Requirement –
Look below for the line holding "green phone [455,441,532,515]" and the line holding "camera: 50 degrees right, 5 degrees down". Repeat those two and everything between, exactly.
BEGIN
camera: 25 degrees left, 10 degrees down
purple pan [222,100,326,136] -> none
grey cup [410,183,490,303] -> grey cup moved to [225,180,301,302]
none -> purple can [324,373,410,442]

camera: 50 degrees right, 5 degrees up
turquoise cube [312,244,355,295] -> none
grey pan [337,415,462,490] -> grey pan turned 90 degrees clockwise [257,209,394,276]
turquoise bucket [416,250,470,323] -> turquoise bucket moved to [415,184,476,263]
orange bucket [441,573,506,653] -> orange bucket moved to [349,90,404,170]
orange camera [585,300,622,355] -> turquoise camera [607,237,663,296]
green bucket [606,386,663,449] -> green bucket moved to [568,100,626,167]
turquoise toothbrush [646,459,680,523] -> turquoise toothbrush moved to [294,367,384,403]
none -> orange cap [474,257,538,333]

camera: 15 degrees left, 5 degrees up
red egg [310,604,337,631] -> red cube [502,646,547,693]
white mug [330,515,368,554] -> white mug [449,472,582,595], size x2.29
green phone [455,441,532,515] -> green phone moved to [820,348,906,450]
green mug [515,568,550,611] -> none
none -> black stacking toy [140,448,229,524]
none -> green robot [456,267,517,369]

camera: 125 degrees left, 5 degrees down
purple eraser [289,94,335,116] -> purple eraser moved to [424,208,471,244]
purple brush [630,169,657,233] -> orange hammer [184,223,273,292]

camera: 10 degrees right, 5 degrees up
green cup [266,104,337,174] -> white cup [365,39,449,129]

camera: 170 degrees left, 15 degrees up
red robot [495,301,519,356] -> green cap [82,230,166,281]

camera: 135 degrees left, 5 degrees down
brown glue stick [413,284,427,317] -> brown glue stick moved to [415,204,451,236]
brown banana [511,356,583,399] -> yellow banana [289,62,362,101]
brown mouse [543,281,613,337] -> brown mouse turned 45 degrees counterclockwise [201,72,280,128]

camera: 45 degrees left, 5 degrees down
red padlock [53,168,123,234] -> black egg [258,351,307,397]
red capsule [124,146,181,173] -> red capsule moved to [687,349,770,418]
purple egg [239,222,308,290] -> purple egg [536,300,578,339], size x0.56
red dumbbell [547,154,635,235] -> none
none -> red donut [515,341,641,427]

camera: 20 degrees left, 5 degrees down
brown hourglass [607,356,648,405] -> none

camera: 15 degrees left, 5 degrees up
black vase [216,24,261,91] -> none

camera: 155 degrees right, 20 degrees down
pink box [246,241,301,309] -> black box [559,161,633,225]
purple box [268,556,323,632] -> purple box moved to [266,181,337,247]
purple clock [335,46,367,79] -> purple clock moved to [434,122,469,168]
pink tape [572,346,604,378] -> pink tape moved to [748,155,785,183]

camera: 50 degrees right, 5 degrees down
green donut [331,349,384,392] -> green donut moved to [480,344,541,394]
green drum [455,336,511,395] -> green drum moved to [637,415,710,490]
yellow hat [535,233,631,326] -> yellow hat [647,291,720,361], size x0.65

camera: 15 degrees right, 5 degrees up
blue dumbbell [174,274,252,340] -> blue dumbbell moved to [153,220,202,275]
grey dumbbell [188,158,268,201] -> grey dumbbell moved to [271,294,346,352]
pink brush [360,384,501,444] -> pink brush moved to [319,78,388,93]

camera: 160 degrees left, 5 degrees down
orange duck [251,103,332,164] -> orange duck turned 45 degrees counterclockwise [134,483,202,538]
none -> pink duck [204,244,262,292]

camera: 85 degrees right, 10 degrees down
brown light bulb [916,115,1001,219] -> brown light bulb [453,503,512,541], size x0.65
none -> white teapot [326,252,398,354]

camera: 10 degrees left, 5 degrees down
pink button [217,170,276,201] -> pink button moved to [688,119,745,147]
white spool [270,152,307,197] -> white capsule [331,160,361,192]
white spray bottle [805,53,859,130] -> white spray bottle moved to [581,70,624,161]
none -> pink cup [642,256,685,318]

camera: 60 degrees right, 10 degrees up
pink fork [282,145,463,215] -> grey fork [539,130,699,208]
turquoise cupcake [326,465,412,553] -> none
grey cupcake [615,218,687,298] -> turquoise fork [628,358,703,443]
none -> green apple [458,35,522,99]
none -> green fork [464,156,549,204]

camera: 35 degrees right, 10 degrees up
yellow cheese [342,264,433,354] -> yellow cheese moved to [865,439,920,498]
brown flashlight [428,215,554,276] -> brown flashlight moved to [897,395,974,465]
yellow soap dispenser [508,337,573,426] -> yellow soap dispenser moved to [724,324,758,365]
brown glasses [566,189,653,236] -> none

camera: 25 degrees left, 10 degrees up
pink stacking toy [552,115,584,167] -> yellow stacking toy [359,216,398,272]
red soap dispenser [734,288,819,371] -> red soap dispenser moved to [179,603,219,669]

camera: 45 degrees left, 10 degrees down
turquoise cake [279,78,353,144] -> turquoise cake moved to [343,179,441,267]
END
Task solution –
green phone [455,441,532,515] -> green phone moved to [820,348,906,450]
green mug [515,568,550,611] -> none
none -> black stacking toy [140,448,229,524]
none -> green robot [456,267,517,369]

camera: 125 degrees left, 5 degrees down
purple eraser [289,94,335,116] -> purple eraser moved to [424,208,471,244]
purple brush [630,169,657,233] -> orange hammer [184,223,273,292]

camera: 10 degrees right, 5 degrees up
green cup [266,104,337,174] -> white cup [365,39,449,129]

camera: 170 degrees left, 15 degrees up
red robot [495,301,519,356] -> green cap [82,230,166,281]

camera: 135 degrees left, 5 degrees down
brown glue stick [413,284,427,317] -> brown glue stick moved to [415,204,451,236]
brown banana [511,356,583,399] -> yellow banana [289,62,362,101]
brown mouse [543,281,613,337] -> brown mouse turned 45 degrees counterclockwise [201,72,280,128]

camera: 45 degrees left, 5 degrees down
red padlock [53,168,123,234] -> black egg [258,351,307,397]
red capsule [124,146,181,173] -> red capsule moved to [687,349,770,418]
purple egg [239,222,308,290] -> purple egg [536,300,578,339], size x0.56
red dumbbell [547,154,635,235] -> none
none -> red donut [515,341,641,427]

camera: 20 degrees left, 5 degrees down
brown hourglass [607,356,648,405] -> none

camera: 15 degrees left, 5 degrees up
black vase [216,24,261,91] -> none

camera: 155 degrees right, 20 degrees down
pink box [246,241,301,309] -> black box [559,161,633,225]
purple box [268,556,323,632] -> purple box moved to [266,181,337,247]
purple clock [335,46,367,79] -> purple clock moved to [434,122,469,168]
pink tape [572,346,604,378] -> pink tape moved to [748,155,785,183]

camera: 50 degrees right, 5 degrees down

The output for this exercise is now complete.